Segment Open

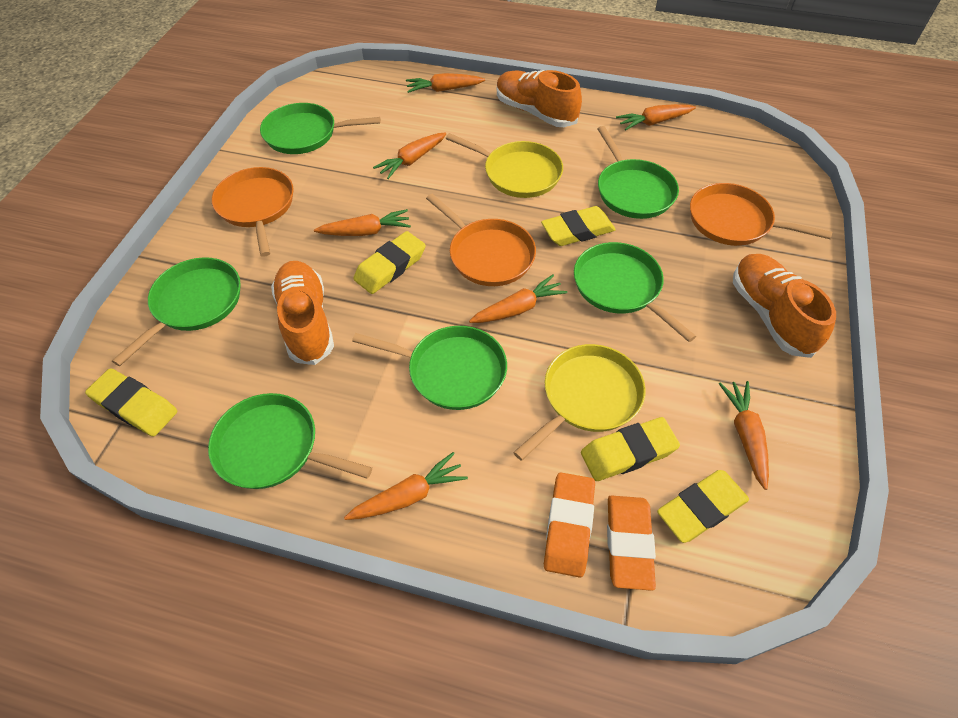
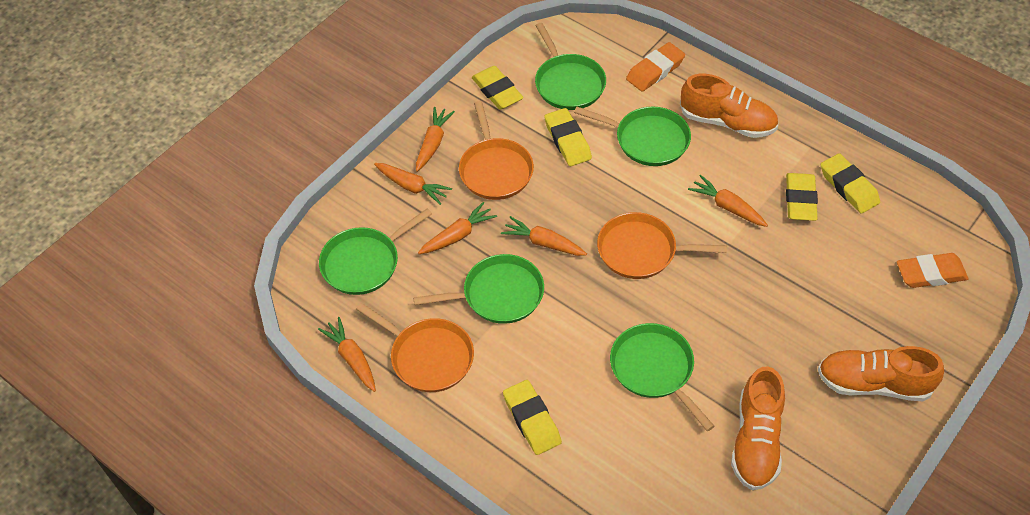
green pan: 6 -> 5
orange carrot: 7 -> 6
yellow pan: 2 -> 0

Segment Closed
Segment Open

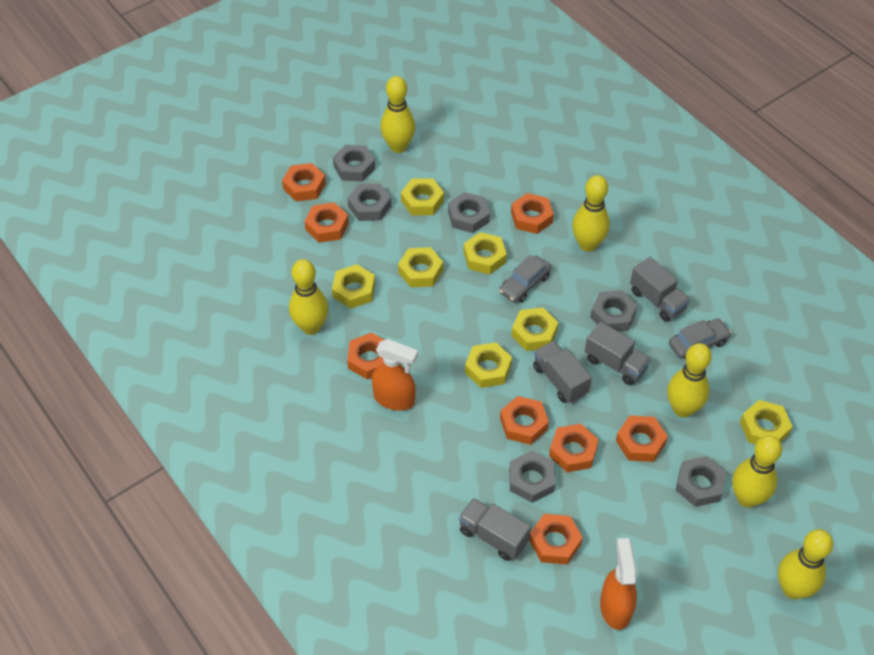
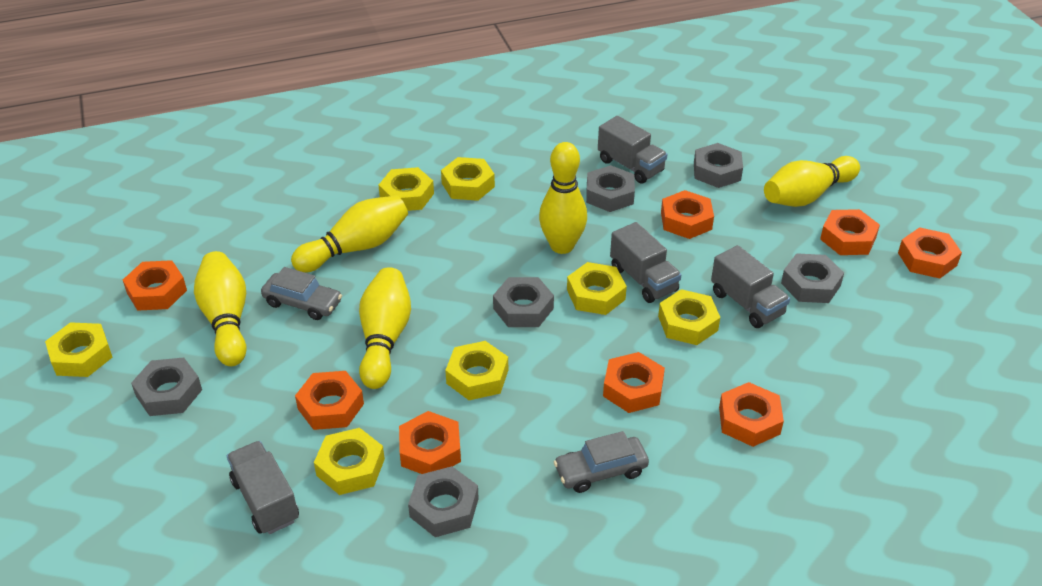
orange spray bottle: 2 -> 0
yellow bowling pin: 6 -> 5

Segment Closed

I need each line of the entries that holds the string "orange" located and copied.

orange carrot: 7 -> 6
orange spray bottle: 2 -> 0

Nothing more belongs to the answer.